Return all the data below as it stands, minus the pictures.

• • • • •

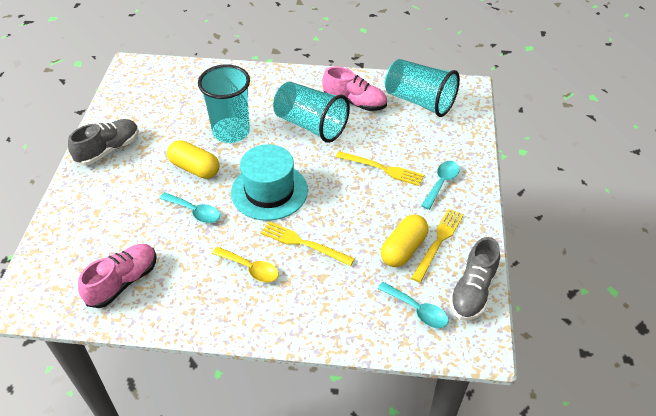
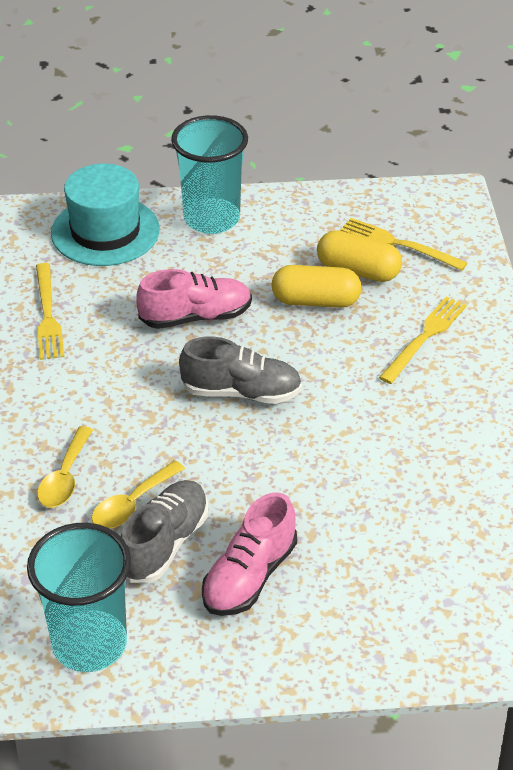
turquoise cup: 3 -> 2
turquoise spoon: 3 -> 0
yellow spoon: 1 -> 2

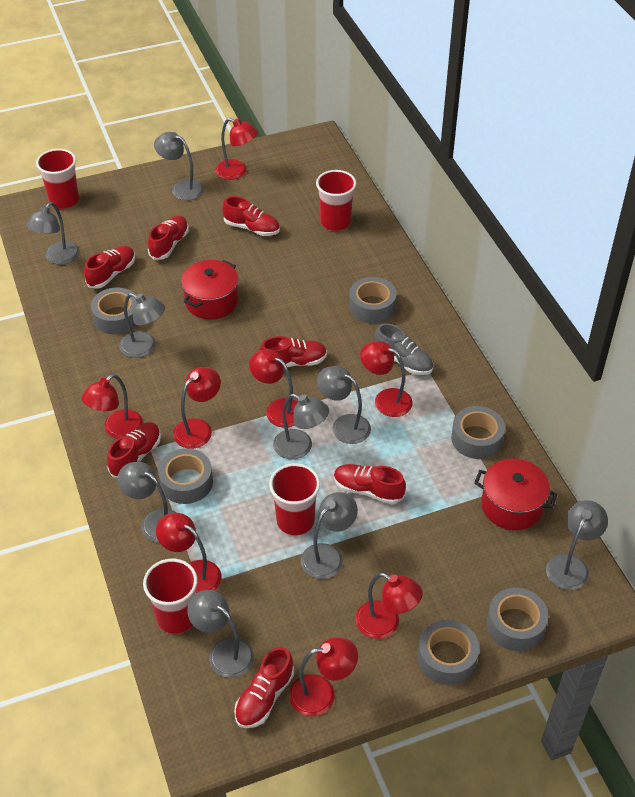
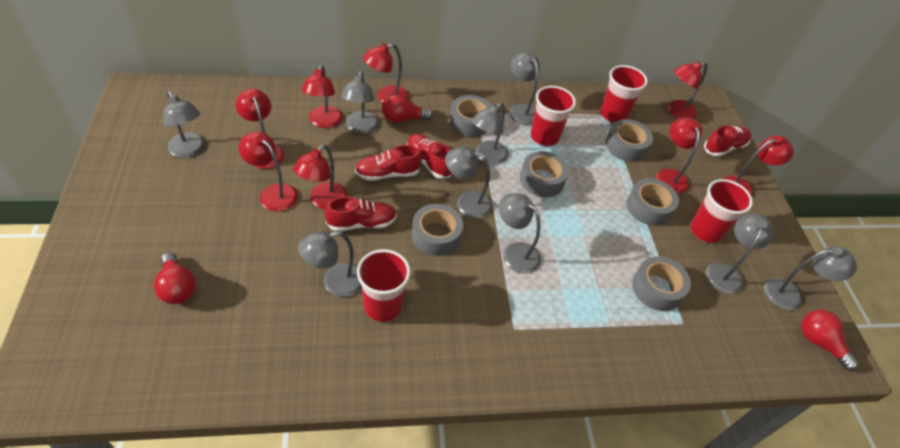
grey shoe: 1 -> 0
red light bulb: 0 -> 3
red pot: 2 -> 0
red shoe: 7 -> 4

• • • • •

» Task answer
turquoise cup: 3 -> 2
turquoise spoon: 3 -> 0
yellow spoon: 1 -> 2

grey shoe: 1 -> 0
red light bulb: 0 -> 3
red pot: 2 -> 0
red shoe: 7 -> 4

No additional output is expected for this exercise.